### WHAT IS REQUIRED
From the records below, please repeat exactly the line that has "C201: 150uF (plus", the line that has "T203: PNP TIP127", and every line between them, and nothing else.

### THE DATA
===============

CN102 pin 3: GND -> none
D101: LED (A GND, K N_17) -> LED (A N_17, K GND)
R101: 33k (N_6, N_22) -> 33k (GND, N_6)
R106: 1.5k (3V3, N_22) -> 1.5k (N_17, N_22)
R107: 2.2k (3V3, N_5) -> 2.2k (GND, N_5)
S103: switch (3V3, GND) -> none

===============

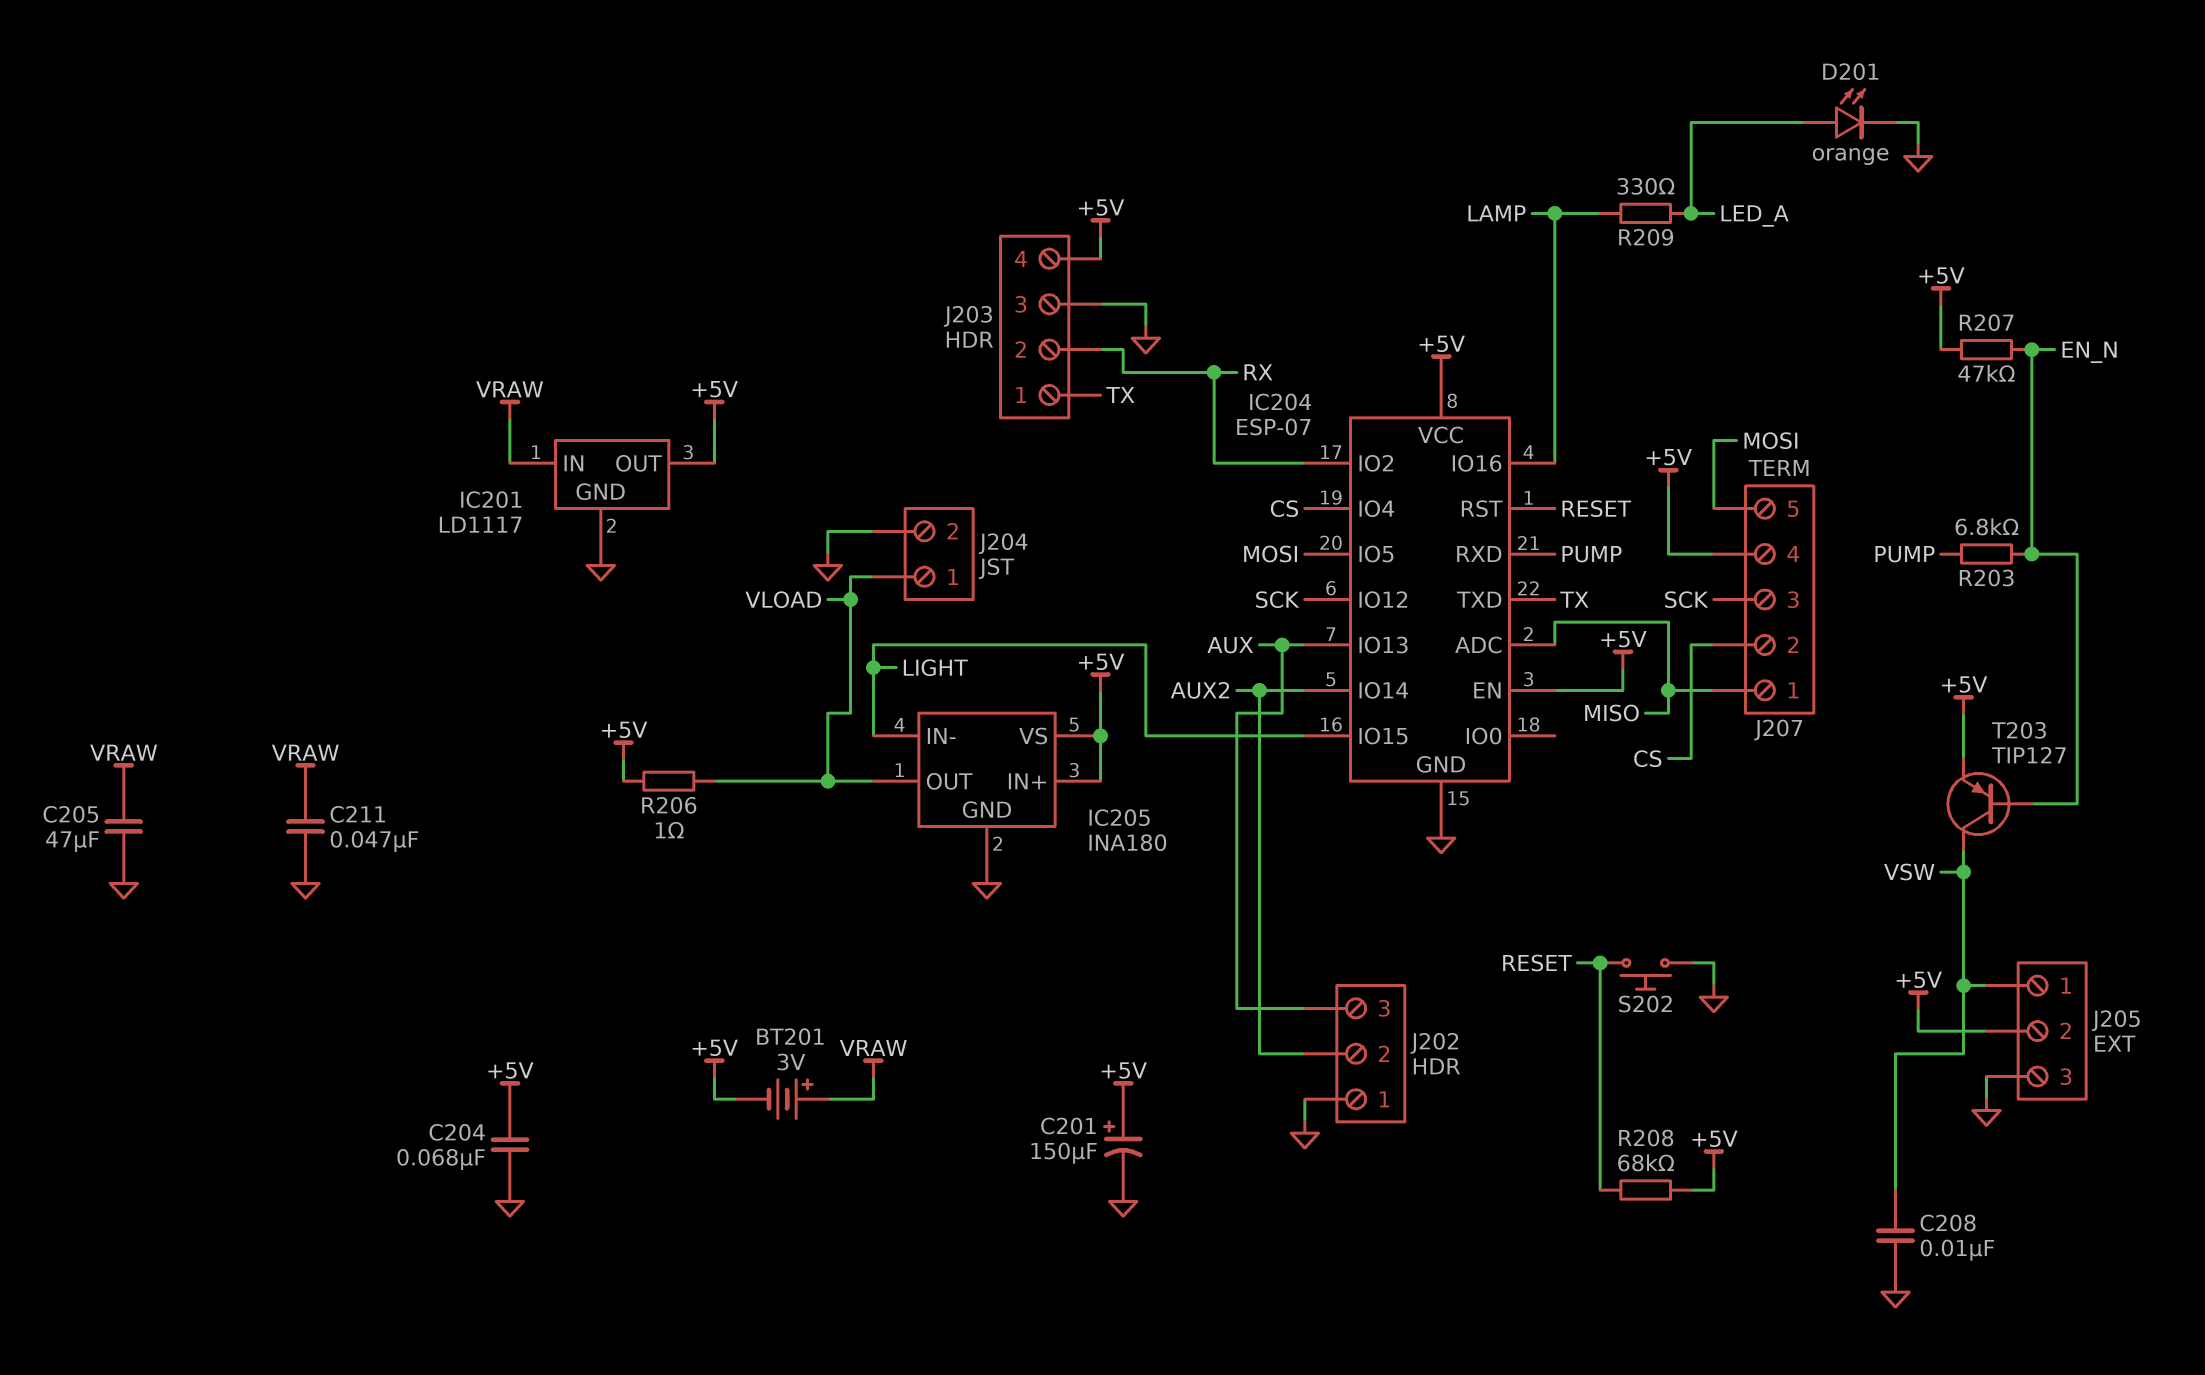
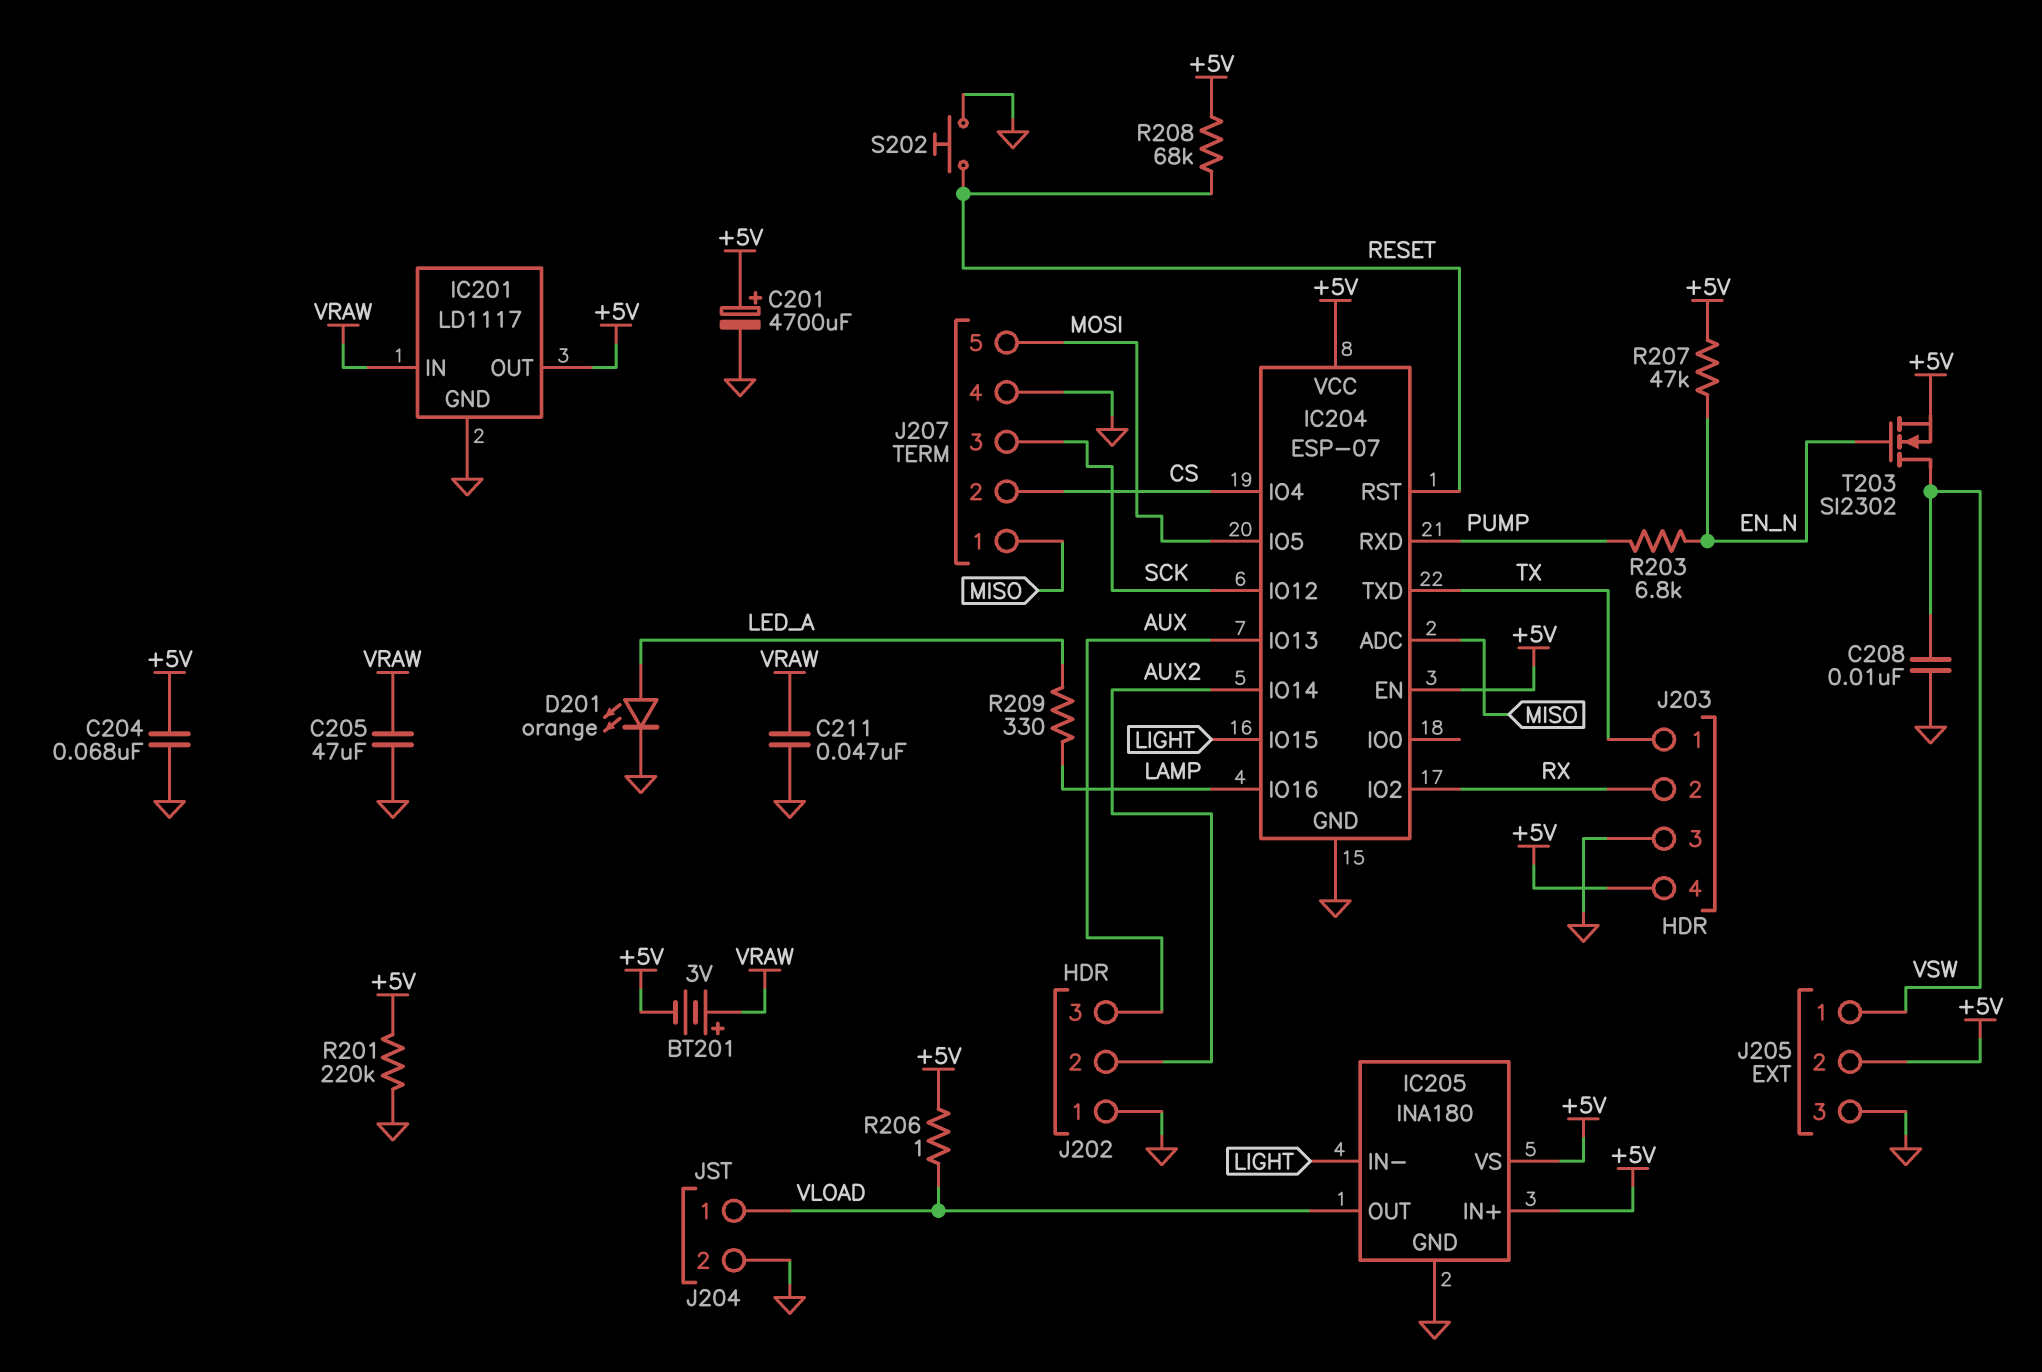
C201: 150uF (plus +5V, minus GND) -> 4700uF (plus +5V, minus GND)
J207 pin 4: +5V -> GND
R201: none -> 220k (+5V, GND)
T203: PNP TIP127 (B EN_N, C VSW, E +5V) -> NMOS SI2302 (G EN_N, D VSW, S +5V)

===============

### WRITTEN SOLUTION
C201: 150uF (plus +5V, minus GND) -> 4700uF (plus +5V, minus GND)
J207 pin 4: +5V -> GND
R201: none -> 220k (+5V, GND)
T203: PNP TIP127 (B EN_N, C VSW, E +5V) -> NMOS SI2302 (G EN_N, D VSW, S +5V)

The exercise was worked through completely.